= Your objective =
As you look over the data below, please find each line where the word "degrees" appears, then copy it.

= Source data =
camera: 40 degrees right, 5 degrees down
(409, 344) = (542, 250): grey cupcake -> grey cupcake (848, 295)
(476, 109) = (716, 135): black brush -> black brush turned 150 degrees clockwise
--
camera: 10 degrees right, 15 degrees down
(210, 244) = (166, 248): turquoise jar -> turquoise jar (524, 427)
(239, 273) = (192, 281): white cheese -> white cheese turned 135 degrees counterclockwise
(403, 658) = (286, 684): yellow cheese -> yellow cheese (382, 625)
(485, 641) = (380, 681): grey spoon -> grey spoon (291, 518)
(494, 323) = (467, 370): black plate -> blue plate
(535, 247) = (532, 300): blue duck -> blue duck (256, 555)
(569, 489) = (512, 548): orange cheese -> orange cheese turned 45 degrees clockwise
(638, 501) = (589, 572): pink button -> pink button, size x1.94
* * *
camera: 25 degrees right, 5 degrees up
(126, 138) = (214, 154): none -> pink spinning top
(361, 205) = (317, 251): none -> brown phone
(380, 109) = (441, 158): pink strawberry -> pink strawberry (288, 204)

= Worked solution =
camera: 40 degrees right, 5 degrees down
(476, 109) = (716, 135): black brush -> black brush turned 150 degrees clockwise
camera: 10 degrees right, 15 degrees down
(239, 273) = (192, 281): white cheese -> white cheese turned 135 degrees counterclockwise
(569, 489) = (512, 548): orange cheese -> orange cheese turned 45 degrees clockwise
camera: 25 degrees right, 5 degrees up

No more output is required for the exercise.